_Task_: Extract only the lines running from the top of the entries to the line that holds "none -> cyan 1x1 brick [155,664,210,720]". Include that line and omit the pictures.

_Available records_:
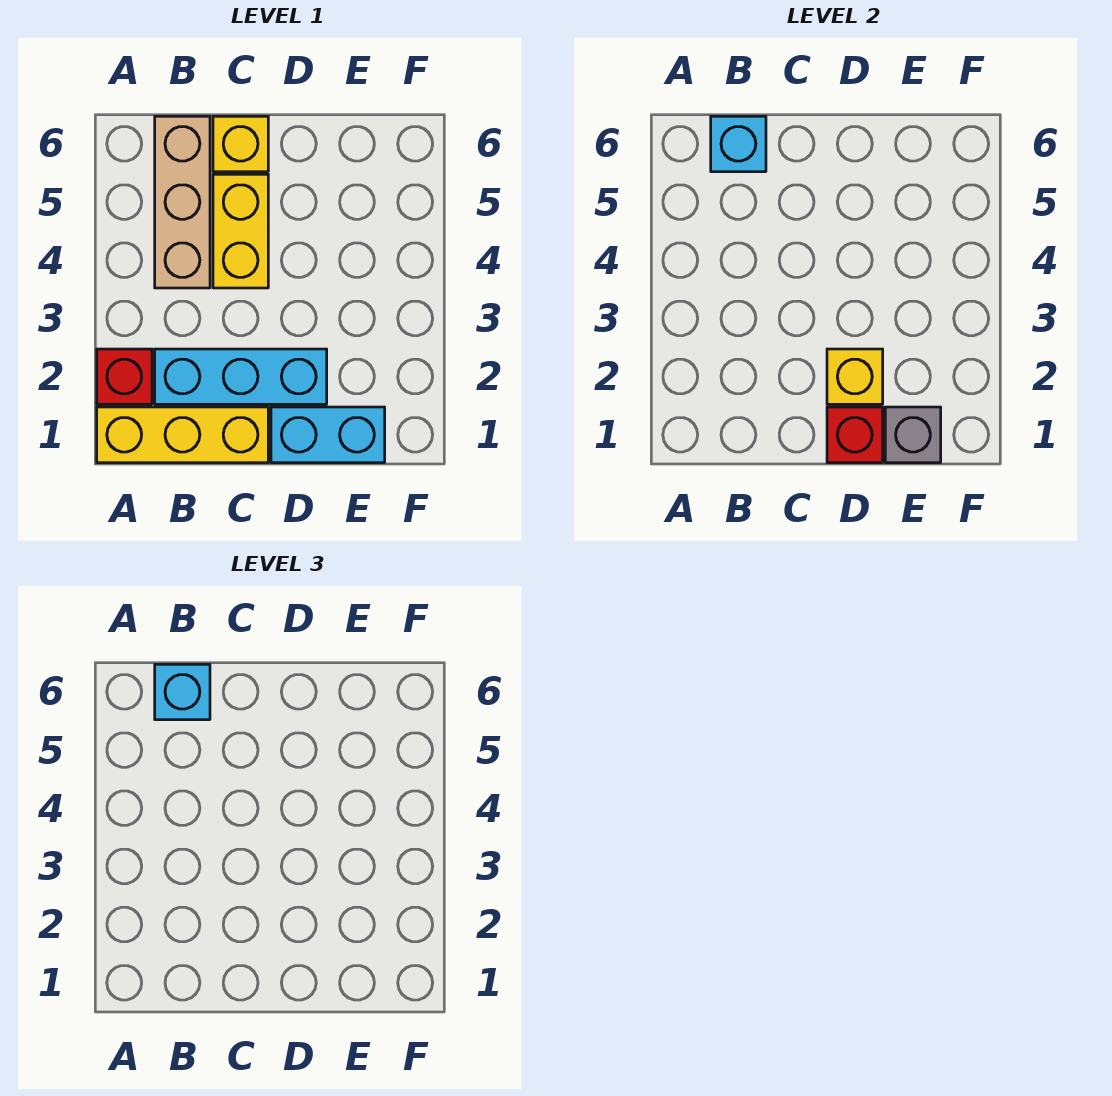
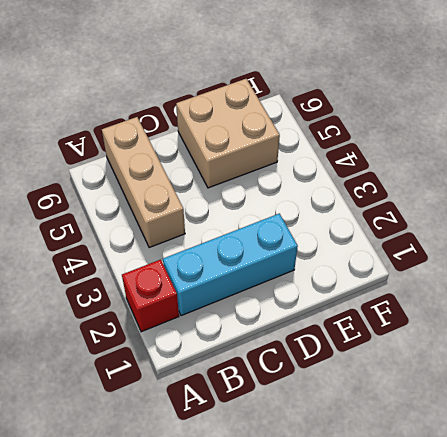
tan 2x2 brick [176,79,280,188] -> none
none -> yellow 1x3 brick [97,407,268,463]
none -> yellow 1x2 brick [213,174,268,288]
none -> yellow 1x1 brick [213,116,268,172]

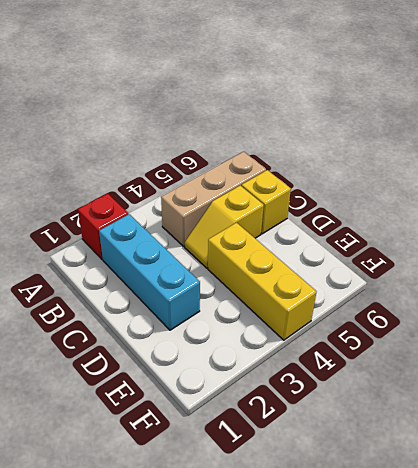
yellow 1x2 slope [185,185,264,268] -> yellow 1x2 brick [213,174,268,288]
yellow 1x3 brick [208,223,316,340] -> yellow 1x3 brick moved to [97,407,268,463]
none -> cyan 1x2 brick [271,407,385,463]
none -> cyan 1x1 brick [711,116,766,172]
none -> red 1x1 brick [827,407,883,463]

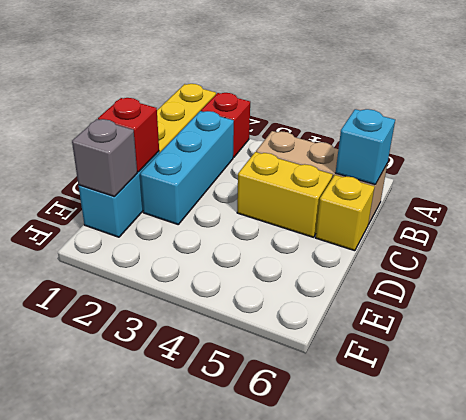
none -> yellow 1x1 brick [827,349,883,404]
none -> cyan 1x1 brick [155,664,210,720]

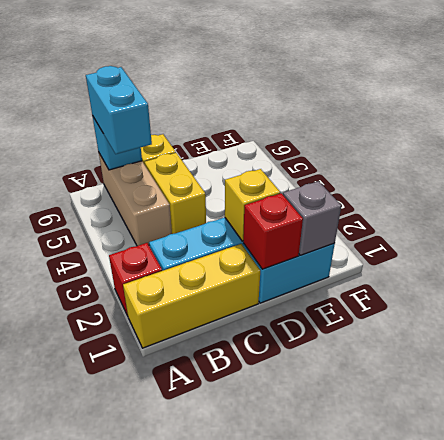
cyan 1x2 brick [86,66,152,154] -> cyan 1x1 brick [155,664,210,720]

_Result for this task_:
tan 2x2 brick [176,79,280,188] -> none
none -> yellow 1x3 brick [97,407,268,463]
none -> yellow 1x2 brick [213,174,268,288]
none -> yellow 1x1 brick [213,116,268,172]

yellow 1x2 slope [185,185,264,268] -> yellow 1x2 brick [213,174,268,288]
yellow 1x3 brick [208,223,316,340] -> yellow 1x3 brick moved to [97,407,268,463]
none -> cyan 1x2 brick [271,407,385,463]
none -> cyan 1x1 brick [711,116,766,172]
none -> red 1x1 brick [827,407,883,463]

none -> yellow 1x1 brick [827,349,883,404]
none -> cyan 1x1 brick [155,664,210,720]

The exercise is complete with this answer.